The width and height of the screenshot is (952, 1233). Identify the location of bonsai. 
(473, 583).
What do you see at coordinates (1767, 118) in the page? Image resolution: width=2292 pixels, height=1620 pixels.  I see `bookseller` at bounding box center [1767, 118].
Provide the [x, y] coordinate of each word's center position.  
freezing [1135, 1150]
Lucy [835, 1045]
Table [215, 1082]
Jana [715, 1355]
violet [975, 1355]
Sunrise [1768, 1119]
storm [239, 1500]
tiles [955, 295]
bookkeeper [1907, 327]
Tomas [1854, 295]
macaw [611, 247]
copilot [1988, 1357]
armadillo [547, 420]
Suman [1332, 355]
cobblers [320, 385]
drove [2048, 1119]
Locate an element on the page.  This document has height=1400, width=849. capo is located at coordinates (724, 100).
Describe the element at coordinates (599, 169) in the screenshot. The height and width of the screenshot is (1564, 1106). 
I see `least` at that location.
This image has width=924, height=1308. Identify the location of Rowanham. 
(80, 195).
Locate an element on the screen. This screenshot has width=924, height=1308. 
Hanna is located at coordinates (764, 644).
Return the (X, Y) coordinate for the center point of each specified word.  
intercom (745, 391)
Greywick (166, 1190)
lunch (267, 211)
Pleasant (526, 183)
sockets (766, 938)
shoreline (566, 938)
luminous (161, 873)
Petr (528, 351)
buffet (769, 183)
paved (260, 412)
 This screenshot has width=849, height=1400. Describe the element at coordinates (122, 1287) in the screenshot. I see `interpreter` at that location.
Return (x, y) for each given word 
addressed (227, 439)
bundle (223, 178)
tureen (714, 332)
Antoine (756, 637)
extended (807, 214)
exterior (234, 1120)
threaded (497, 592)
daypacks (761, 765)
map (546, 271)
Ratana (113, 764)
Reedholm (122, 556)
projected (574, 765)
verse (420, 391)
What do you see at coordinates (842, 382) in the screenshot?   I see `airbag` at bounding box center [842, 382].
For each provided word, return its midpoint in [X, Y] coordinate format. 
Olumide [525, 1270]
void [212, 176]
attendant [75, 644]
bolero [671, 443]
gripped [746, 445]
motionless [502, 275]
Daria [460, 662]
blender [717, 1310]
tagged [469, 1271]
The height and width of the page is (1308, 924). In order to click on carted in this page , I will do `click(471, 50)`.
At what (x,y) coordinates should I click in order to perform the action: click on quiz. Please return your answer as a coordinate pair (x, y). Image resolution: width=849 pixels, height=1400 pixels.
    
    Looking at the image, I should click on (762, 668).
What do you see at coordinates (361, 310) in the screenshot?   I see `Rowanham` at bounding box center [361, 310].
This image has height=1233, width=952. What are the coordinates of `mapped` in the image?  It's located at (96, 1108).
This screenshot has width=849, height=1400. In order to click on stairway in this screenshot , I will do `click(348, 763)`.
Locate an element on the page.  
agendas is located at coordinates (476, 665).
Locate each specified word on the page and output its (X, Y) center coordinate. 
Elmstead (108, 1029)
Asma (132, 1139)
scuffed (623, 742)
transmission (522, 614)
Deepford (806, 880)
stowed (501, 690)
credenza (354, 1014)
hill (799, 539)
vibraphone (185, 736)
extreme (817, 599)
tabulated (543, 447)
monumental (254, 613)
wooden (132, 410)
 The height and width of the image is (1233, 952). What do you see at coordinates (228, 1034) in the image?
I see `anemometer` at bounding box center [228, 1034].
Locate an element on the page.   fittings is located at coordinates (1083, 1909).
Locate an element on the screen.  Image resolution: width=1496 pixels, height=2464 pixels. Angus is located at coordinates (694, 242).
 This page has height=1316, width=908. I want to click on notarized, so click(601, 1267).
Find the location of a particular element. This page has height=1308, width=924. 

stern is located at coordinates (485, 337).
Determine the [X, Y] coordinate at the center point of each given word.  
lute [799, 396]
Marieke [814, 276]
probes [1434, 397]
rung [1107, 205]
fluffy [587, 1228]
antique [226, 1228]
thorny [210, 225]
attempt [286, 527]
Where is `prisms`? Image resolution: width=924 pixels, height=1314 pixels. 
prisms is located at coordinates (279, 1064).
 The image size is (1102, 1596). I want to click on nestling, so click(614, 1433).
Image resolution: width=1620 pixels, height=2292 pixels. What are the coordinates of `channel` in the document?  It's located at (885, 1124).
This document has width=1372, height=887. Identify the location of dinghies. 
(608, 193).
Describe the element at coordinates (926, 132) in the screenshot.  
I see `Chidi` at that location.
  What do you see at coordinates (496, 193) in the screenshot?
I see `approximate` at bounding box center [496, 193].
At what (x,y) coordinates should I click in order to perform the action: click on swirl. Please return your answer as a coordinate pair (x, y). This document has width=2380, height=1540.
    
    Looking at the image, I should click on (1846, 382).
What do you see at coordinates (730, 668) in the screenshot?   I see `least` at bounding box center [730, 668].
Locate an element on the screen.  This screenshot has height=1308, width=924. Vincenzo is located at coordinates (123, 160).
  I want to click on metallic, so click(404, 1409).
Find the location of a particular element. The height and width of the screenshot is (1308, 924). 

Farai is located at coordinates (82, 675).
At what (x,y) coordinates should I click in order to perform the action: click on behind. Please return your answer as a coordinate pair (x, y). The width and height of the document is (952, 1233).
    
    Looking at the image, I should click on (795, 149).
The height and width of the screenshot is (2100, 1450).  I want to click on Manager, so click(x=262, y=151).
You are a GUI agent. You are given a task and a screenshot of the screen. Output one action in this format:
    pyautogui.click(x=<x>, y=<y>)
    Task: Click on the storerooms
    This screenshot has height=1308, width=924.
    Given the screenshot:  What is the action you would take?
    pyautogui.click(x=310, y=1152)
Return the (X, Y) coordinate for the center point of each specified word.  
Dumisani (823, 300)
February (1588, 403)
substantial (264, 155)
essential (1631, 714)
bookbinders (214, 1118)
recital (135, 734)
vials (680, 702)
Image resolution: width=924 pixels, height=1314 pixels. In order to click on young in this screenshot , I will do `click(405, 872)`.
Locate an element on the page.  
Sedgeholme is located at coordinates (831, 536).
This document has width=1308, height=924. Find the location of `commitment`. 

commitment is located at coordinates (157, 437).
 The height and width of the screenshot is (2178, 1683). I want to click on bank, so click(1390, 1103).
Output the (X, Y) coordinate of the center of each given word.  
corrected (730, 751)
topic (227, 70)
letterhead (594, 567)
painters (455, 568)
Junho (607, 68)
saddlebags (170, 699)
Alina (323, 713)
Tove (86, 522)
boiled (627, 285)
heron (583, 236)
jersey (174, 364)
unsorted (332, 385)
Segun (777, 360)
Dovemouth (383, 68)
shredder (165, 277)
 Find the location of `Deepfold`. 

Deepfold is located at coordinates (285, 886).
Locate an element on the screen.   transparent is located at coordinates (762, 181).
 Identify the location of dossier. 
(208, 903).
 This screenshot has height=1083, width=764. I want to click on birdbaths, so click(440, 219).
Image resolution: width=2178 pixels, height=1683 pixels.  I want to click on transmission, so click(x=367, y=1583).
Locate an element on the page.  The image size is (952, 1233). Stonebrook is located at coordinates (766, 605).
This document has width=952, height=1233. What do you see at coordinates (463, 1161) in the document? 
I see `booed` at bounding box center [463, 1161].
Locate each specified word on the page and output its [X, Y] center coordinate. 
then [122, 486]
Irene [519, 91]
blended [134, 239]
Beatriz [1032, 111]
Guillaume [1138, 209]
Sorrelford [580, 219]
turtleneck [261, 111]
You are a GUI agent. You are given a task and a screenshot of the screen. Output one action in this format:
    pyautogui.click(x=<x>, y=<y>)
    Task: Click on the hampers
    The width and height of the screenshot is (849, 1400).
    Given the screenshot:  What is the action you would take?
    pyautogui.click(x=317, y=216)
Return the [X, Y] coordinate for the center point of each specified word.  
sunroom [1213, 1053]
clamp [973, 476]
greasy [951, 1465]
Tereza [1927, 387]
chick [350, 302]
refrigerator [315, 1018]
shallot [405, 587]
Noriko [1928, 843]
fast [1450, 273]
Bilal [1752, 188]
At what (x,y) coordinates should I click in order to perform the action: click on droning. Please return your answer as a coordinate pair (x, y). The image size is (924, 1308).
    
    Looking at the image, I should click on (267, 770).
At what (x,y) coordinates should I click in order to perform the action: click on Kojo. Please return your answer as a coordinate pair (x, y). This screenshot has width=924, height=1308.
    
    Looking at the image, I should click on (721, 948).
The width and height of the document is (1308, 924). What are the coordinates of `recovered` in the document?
::::
Return every line above that contains the word "prisms".

Where is `prisms`? Image resolution: width=924 pixels, height=1314 pixels. 
prisms is located at coordinates (279, 1064).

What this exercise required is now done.